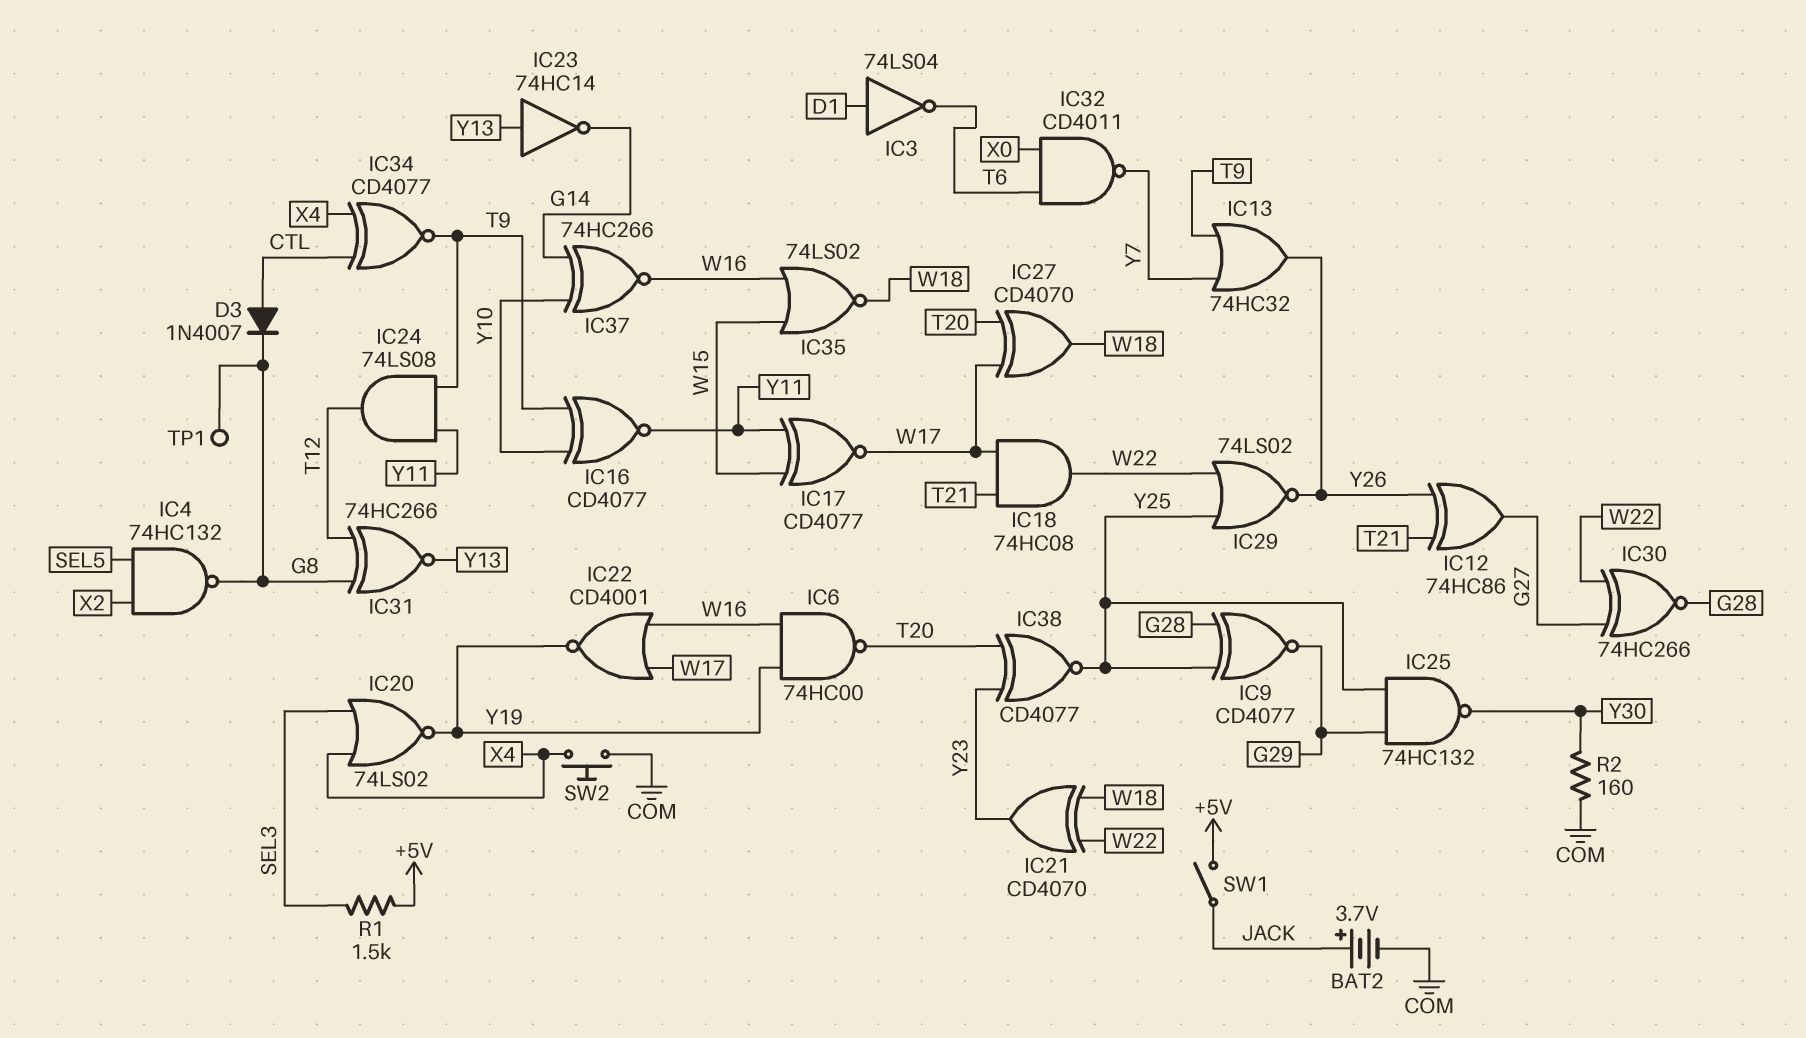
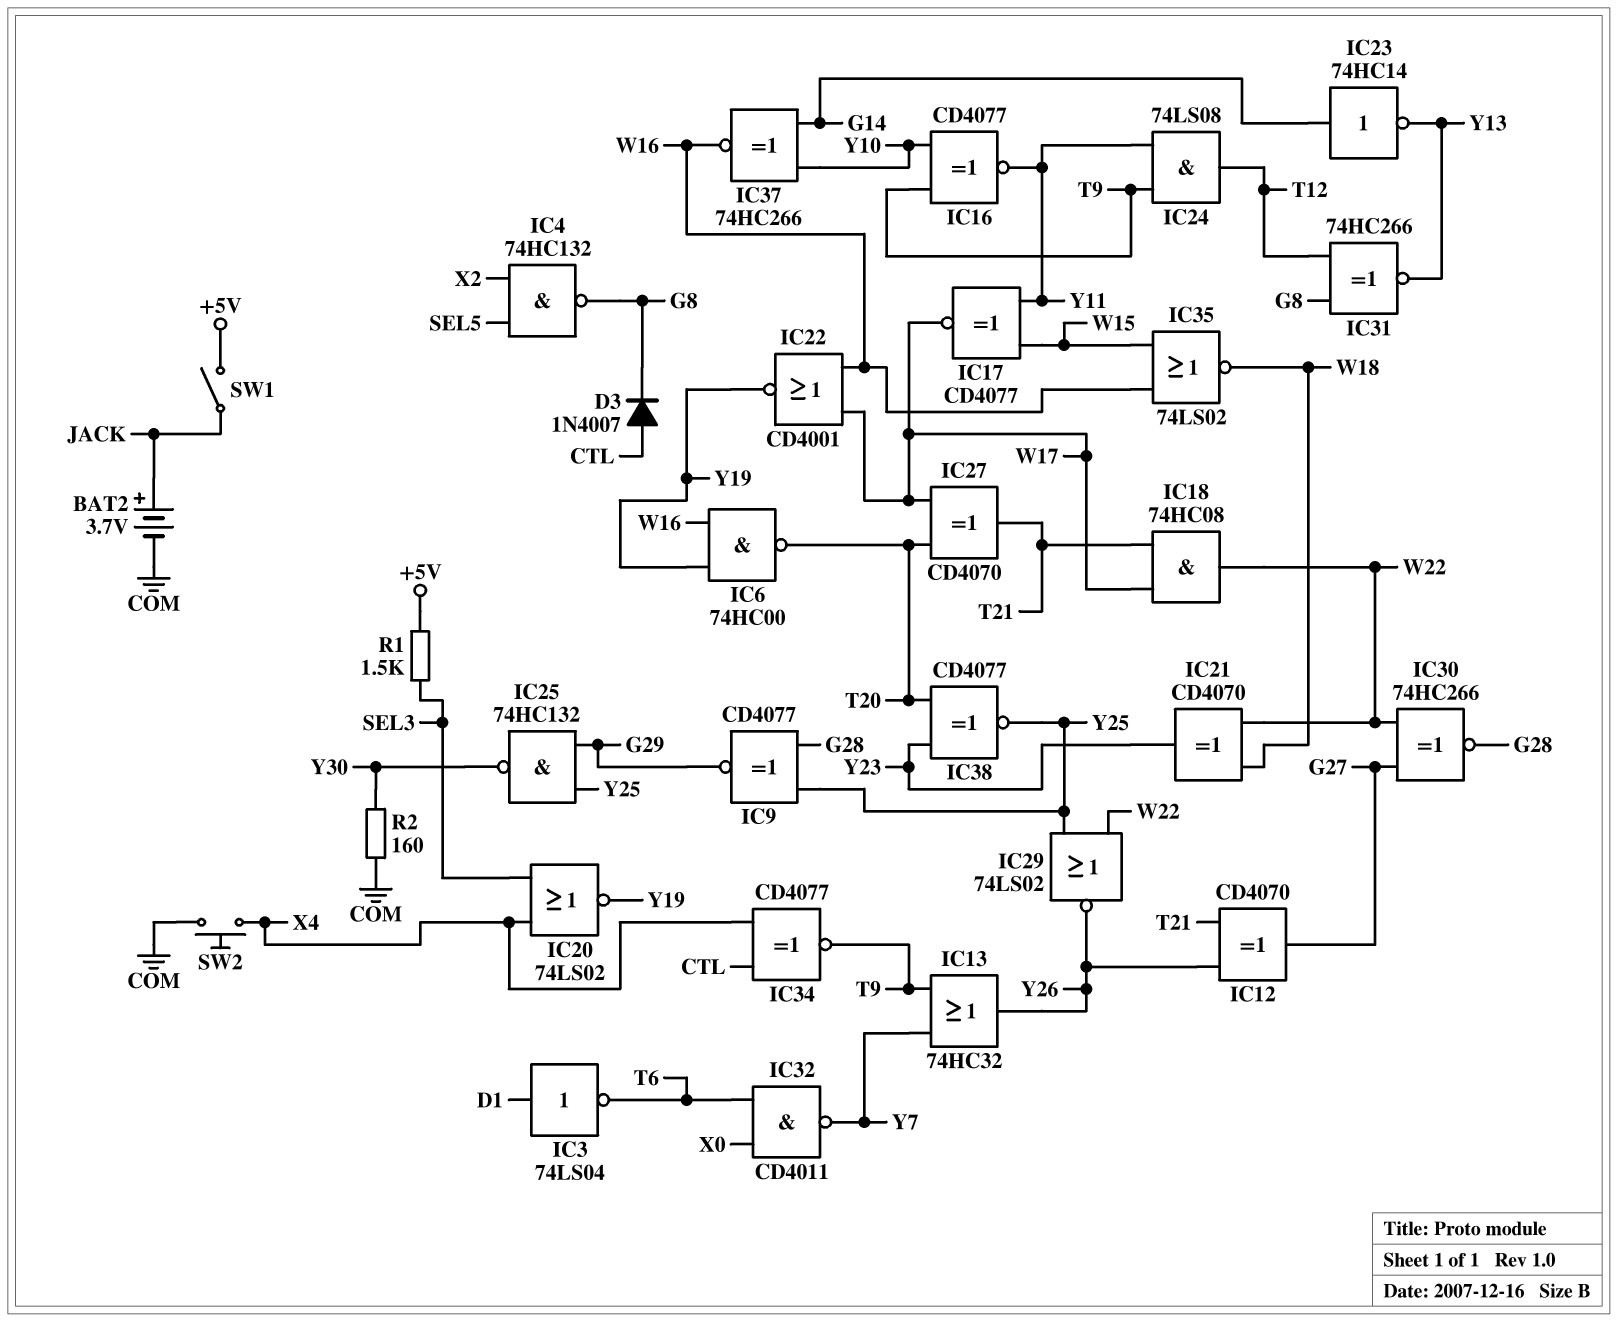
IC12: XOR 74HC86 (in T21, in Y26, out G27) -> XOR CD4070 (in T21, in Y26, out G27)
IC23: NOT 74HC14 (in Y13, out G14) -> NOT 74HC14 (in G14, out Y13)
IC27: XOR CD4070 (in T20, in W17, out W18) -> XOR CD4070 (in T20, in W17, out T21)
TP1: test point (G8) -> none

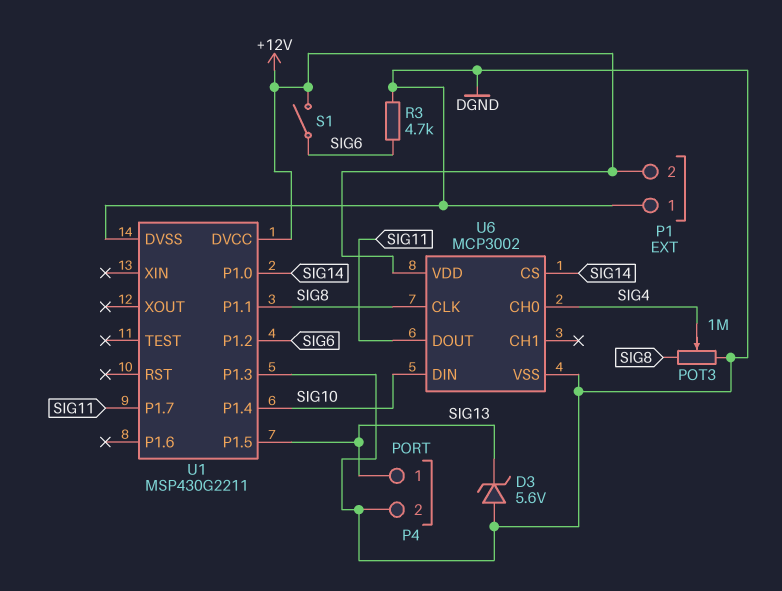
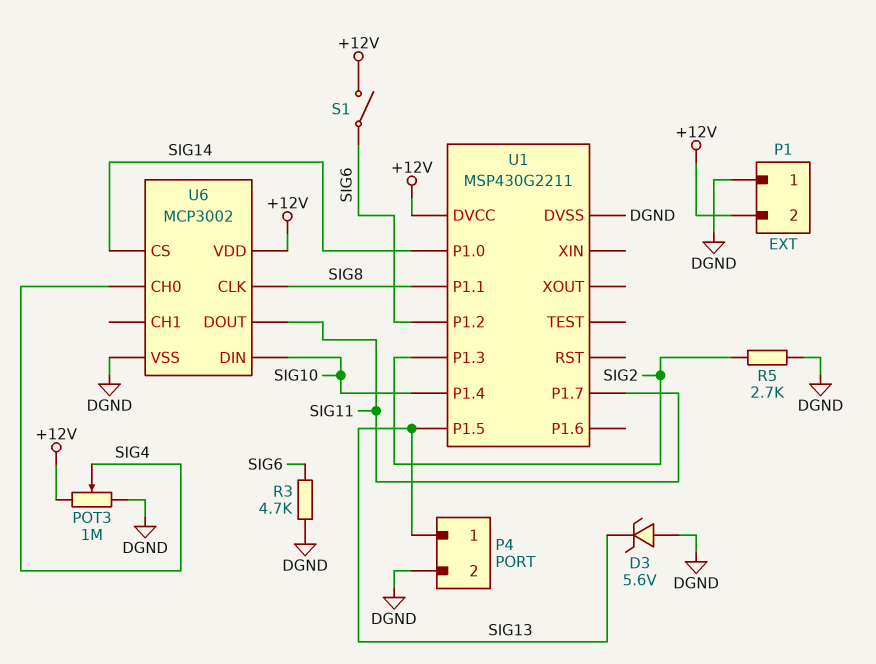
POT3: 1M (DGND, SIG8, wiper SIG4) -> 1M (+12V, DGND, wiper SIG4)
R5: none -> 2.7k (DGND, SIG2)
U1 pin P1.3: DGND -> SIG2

> Your task
Leave out the pictures and print each record exactly as it stands.

> Written reply
IC12: XOR 74HC86 (in T21, in Y26, out G27) -> XOR CD4070 (in T21, in Y26, out G27)
IC23: NOT 74HC14 (in Y13, out G14) -> NOT 74HC14 (in G14, out Y13)
IC27: XOR CD4070 (in T20, in W17, out W18) -> XOR CD4070 (in T20, in W17, out T21)
TP1: test point (G8) -> none

POT3: 1M (DGND, SIG8, wiper SIG4) -> 1M (+12V, DGND, wiper SIG4)
R5: none -> 2.7k (DGND, SIG2)
U1 pin P1.3: DGND -> SIG2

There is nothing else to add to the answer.